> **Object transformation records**
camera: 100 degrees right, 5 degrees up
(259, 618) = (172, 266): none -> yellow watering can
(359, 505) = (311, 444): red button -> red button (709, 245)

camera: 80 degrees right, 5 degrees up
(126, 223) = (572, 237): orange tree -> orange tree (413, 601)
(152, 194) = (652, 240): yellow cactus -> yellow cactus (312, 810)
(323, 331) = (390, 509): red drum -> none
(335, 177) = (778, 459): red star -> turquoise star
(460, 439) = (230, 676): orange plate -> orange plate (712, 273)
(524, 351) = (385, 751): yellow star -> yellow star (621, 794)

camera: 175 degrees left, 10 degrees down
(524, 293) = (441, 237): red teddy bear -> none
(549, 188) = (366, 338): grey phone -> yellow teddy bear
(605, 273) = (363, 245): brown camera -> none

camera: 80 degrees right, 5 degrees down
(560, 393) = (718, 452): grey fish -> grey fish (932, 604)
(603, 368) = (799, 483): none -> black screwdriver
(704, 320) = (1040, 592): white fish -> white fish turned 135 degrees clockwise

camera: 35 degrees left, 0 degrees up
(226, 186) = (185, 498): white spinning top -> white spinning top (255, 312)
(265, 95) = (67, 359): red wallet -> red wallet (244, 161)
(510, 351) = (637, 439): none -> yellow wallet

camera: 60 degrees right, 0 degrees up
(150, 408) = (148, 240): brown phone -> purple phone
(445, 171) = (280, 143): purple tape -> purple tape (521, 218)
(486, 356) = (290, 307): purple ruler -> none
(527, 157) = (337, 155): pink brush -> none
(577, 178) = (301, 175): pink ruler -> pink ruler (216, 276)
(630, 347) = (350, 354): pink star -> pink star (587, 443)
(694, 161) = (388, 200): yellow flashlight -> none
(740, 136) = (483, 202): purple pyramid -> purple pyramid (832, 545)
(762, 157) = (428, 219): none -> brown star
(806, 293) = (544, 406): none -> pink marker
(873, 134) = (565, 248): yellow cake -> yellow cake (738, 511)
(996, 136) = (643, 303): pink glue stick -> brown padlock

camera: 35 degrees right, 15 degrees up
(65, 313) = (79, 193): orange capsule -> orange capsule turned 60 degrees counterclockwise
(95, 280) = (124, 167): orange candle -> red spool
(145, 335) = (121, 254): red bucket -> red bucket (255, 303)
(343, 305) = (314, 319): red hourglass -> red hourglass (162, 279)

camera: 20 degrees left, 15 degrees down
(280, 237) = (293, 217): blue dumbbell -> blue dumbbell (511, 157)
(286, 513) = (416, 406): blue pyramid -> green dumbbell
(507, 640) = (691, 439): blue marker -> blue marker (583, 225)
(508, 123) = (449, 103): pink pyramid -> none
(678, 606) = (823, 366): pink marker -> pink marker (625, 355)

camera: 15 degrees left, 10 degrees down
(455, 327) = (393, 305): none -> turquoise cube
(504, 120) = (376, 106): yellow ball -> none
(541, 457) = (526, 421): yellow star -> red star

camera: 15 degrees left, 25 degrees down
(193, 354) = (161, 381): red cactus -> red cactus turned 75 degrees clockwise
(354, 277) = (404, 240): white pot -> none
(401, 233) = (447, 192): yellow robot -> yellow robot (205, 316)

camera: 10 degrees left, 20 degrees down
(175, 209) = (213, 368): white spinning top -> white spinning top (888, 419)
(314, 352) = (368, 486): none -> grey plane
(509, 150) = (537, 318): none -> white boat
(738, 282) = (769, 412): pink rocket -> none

> **What needs to be done**
Output each line of the records above exactly, beginning at the first, and stop once the line containing "camera: 35 degrees left, 0 degrees up" has been output.

> **Solution to this problem**
camera: 100 degrees right, 5 degrees up
(259, 618) = (172, 266): none -> yellow watering can
(359, 505) = (311, 444): red button -> red button (709, 245)

camera: 80 degrees right, 5 degrees up
(126, 223) = (572, 237): orange tree -> orange tree (413, 601)
(152, 194) = (652, 240): yellow cactus -> yellow cactus (312, 810)
(323, 331) = (390, 509): red drum -> none
(335, 177) = (778, 459): red star -> turquoise star
(460, 439) = (230, 676): orange plate -> orange plate (712, 273)
(524, 351) = (385, 751): yellow star -> yellow star (621, 794)

camera: 175 degrees left, 10 degrees down
(524, 293) = (441, 237): red teddy bear -> none
(549, 188) = (366, 338): grey phone -> yellow teddy bear
(605, 273) = (363, 245): brown camera -> none

camera: 80 degrees right, 5 degrees down
(560, 393) = (718, 452): grey fish -> grey fish (932, 604)
(603, 368) = (799, 483): none -> black screwdriver
(704, 320) = (1040, 592): white fish -> white fish turned 135 degrees clockwise

camera: 35 degrees left, 0 degrees up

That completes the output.